**Exercise directions**:
In your answer, print every record exactly as it is written.

Start of Records for the task

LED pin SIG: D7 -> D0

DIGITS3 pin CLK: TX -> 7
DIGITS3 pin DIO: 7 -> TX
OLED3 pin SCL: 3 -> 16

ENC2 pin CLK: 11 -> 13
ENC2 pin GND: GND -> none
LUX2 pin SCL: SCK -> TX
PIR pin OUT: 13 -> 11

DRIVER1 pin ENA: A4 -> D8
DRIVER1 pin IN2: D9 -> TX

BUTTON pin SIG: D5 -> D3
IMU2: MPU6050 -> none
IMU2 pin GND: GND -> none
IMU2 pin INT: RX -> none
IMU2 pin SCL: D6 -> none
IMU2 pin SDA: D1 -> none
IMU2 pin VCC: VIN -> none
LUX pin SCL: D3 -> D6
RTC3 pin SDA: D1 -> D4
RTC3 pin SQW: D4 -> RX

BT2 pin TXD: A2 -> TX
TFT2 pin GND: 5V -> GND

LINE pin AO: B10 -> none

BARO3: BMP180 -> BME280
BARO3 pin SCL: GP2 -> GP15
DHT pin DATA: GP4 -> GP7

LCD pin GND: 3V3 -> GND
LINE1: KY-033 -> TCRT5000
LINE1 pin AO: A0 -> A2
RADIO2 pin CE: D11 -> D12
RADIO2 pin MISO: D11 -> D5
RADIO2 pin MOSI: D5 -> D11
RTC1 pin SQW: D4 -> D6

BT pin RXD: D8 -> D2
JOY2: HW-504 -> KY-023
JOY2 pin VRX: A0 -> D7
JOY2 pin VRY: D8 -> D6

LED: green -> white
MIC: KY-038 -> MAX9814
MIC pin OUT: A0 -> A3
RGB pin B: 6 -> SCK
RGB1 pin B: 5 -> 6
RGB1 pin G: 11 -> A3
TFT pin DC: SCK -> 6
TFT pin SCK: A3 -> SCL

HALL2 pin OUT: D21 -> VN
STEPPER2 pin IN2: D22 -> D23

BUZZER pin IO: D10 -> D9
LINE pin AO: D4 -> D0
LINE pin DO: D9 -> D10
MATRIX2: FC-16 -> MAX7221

End of Records for the task

**Task answer**:
LED pin SIG: D7 -> D0

DIGITS3 pin CLK: TX -> 7
DIGITS3 pin DIO: 7 -> TX
OLED3 pin SCL: 3 -> 16

ENC2 pin CLK: 11 -> 13
ENC2 pin GND: GND -> none
LUX2 pin SCL: SCK -> TX
PIR pin OUT: 13 -> 11

DRIVER1 pin ENA: A4 -> D8
DRIVER1 pin IN2: D9 -> TX

BUTTON pin SIG: D5 -> D3
IMU2: MPU6050 -> none
IMU2 pin GND: GND -> none
IMU2 pin INT: RX -> none
IMU2 pin SCL: D6 -> none
IMU2 pin SDA: D1 -> none
IMU2 pin VCC: VIN -> none
LUX pin SCL: D3 -> D6
RTC3 pin SDA: D1 -> D4
RTC3 pin SQW: D4 -> RX

BT2 pin TXD: A2 -> TX
TFT2 pin GND: 5V -> GND

LINE pin AO: B10 -> none

BARO3: BMP180 -> BME280
BARO3 pin SCL: GP2 -> GP15
DHT pin DATA: GP4 -> GP7

LCD pin GND: 3V3 -> GND
LINE1: KY-033 -> TCRT5000
LINE1 pin AO: A0 -> A2
RADIO2 pin CE: D11 -> D12
RADIO2 pin MISO: D11 -> D5
RADIO2 pin MOSI: D5 -> D11
RTC1 pin SQW: D4 -> D6

BT pin RXD: D8 -> D2
JOY2: HW-504 -> KY-023
JOY2 pin VRX: A0 -> D7
JOY2 pin VRY: D8 -> D6

LED: green -> white
MIC: KY-038 -> MAX9814
MIC pin OUT: A0 -> A3
RGB pin B: 6 -> SCK
RGB1 pin B: 5 -> 6
RGB1 pin G: 11 -> A3
TFT pin DC: SCK -> 6
TFT pin SCK: A3 -> SCL

HALL2 pin OUT: D21 -> VN
STEPPER2 pin IN2: D22 -> D23

BUZZER pin IO: D10 -> D9
LINE pin AO: D4 -> D0
LINE pin DO: D9 -> D10
MATRIX2: FC-16 -> MAX7221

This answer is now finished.